— PROMPT —
Go through the data below and copy each line where the word "none" occurs.
----
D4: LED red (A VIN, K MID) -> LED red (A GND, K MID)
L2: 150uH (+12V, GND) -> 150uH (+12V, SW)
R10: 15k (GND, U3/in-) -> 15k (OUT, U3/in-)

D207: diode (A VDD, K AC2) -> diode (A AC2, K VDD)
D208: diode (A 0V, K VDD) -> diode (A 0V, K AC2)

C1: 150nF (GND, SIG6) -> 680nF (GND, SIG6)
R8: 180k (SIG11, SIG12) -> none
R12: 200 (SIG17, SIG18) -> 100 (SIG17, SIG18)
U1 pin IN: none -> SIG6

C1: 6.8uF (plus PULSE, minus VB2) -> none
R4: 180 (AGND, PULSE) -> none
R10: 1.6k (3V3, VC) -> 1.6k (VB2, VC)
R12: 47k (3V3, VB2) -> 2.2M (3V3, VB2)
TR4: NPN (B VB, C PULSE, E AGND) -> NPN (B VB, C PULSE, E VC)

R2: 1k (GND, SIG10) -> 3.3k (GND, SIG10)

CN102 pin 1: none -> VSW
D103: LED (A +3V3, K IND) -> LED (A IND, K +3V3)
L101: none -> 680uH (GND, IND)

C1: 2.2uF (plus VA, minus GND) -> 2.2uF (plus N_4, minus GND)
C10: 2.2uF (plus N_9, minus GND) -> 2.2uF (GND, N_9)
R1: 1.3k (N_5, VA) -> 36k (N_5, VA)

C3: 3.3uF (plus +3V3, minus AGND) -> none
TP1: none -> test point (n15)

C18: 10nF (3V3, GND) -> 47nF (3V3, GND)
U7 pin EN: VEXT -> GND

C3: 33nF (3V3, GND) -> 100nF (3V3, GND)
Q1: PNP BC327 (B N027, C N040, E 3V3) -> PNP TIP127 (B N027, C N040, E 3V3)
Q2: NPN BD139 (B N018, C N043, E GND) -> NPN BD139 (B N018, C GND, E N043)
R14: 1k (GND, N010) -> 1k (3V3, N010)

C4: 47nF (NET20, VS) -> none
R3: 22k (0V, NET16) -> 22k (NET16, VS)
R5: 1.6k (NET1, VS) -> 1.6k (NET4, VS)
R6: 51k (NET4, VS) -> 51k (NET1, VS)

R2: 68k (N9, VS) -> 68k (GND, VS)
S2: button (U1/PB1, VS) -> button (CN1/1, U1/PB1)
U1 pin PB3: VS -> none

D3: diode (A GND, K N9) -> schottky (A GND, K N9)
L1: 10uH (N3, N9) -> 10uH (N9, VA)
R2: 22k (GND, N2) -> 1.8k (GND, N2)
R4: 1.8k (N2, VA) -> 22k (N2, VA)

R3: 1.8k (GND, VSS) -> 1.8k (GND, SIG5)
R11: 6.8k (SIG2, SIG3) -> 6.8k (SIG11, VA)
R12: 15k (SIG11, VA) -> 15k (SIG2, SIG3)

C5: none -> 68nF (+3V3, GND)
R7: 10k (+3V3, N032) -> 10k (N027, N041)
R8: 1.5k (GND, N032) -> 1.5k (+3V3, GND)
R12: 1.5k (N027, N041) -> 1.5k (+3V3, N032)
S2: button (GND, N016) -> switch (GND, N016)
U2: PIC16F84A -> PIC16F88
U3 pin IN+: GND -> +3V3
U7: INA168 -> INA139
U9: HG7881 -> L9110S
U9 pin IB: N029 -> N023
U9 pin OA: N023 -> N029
----
— EXERCISE ANSWER —
R8: 180k (SIG11, SIG12) -> none
U1 pin IN: none -> SIG6
C1: 6.8uF (plus PULSE, minus VB2) -> none
R4: 180 (AGND, PULSE) -> none
CN102 pin 1: none -> VSW
L101: none -> 680uH (GND, IND)
C3: 3.3uF (plus +3V3, minus AGND) -> none
TP1: none -> test point (n15)
C4: 47nF (NET20, VS) -> none
U1 pin PB3: VS -> none
C5: none -> 68nF (+3V3, GND)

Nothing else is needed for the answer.